Collection entries:
##########

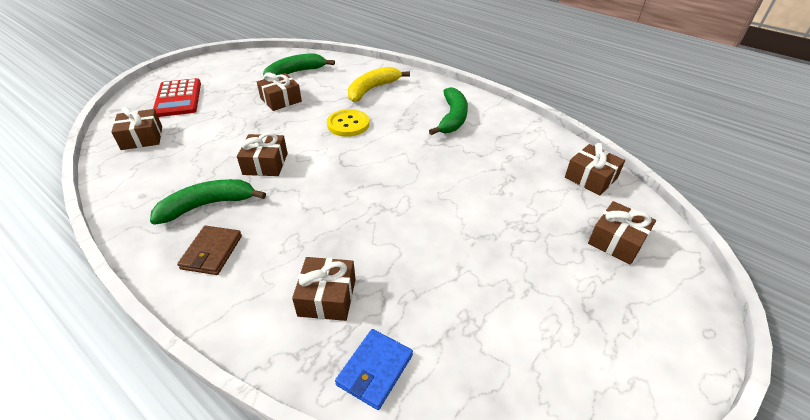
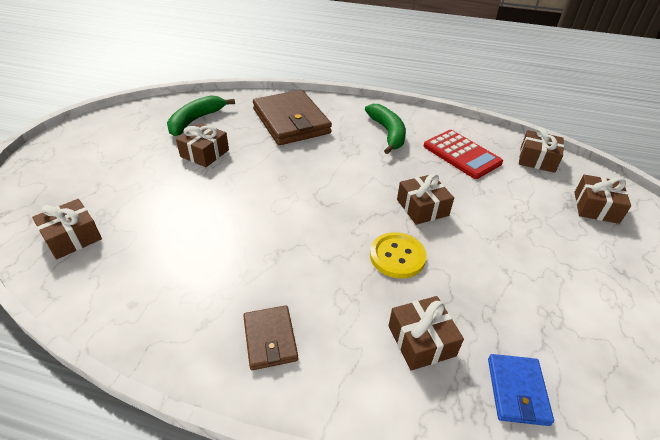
camera: 25 degrees left, 0 degrees up
(178, 98) = (79, 179): red calculator -> red calculator (461, 154)
(208, 205) = (221, 290): green banana -> none
(265, 164) = (246, 226): brown gift -> brown gift (422, 207)
(348, 124) = (297, 162): yellow button -> yellow button (397, 256)
(372, 89) = (291, 121): yellow banana -> brown wallet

##########

Aim of the task:
Each line that holds the word "brown" should be extracted from the records.

Problem solution:
(265, 164) = (246, 226): brown gift -> brown gift (422, 207)
(372, 89) = (291, 121): yellow banana -> brown wallet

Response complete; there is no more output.